[Difference listings]

-------

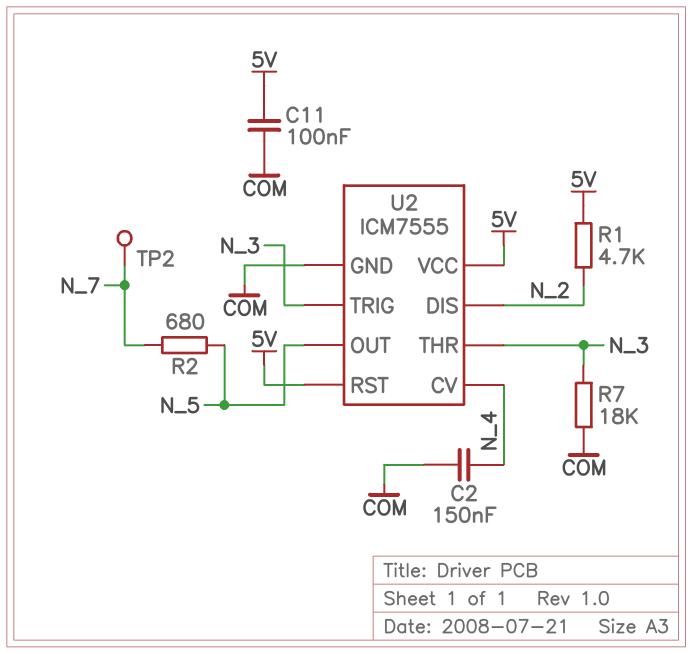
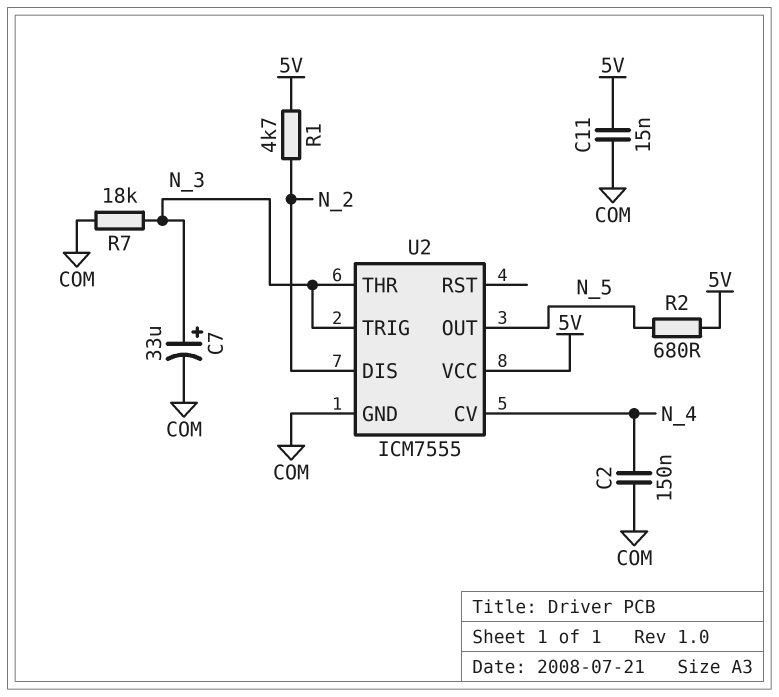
C7: none -> 33uF (plus N_3, minus COM)
C11: 100nF (5V, COM) -> 15nF (5V, COM)
R2: 680 (N_5, N_7) -> 680 (5V, N_5)
TP2: test point (N_7) -> none
U2 pin RST: 5V -> none

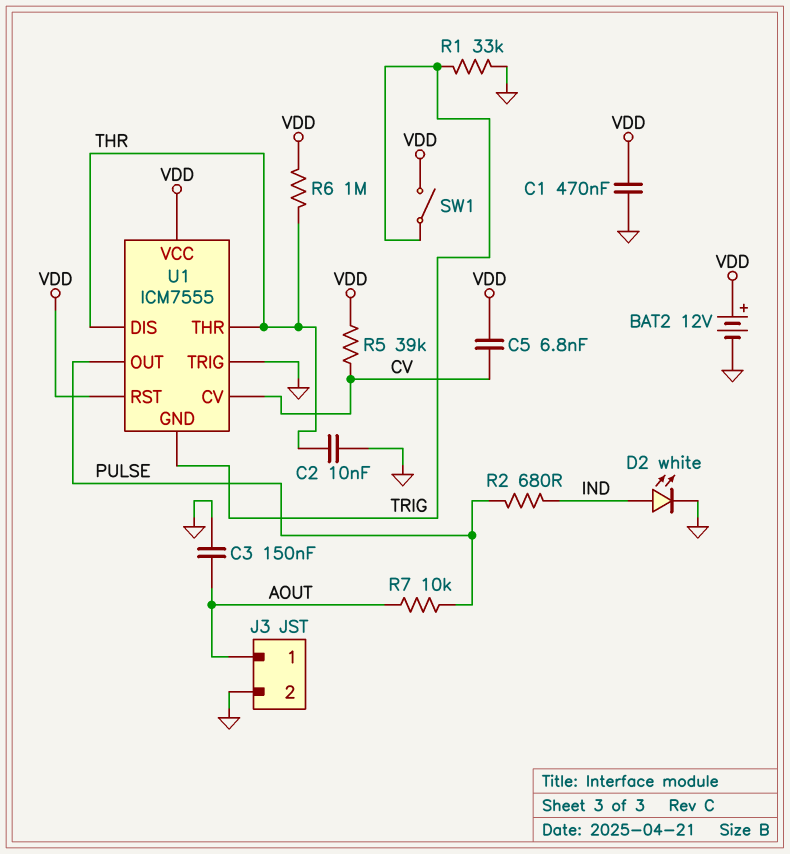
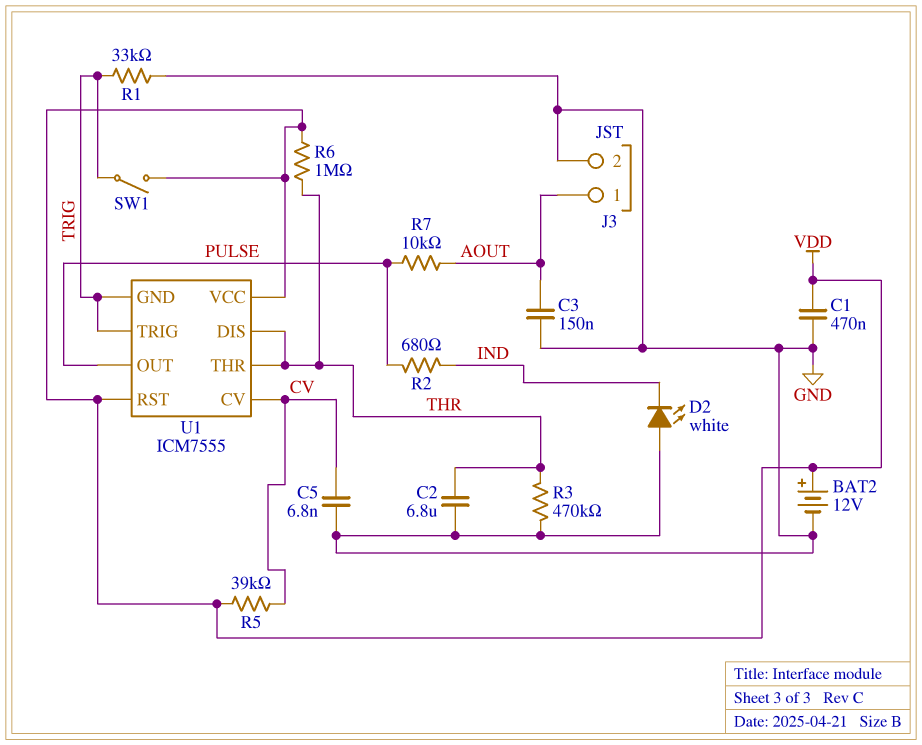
C2: 10nF (GND, THR) -> 6.8uF (GND, THR)
C5: 6.8nF (CV, VDD) -> 6.8nF (CV, GND)
D2: LED white (A IND, K GND) -> LED white (A GND, K IND)
R3: none -> 470k (GND, THR)
U1 pin TRIG: GND -> TRIG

-------

> [Exercise instructions] Each record above must be retyped exactly, minus its pictures.

> [Output of the task]
C7: none -> 33uF (plus N_3, minus COM)
C11: 100nF (5V, COM) -> 15nF (5V, COM)
R2: 680 (N_5, N_7) -> 680 (5V, N_5)
TP2: test point (N_7) -> none
U2 pin RST: 5V -> none

C2: 10nF (GND, THR) -> 6.8uF (GND, THR)
C5: 6.8nF (CV, VDD) -> 6.8nF (CV, GND)
D2: LED white (A IND, K GND) -> LED white (A GND, K IND)
R3: none -> 470k (GND, THR)
U1 pin TRIG: GND -> TRIG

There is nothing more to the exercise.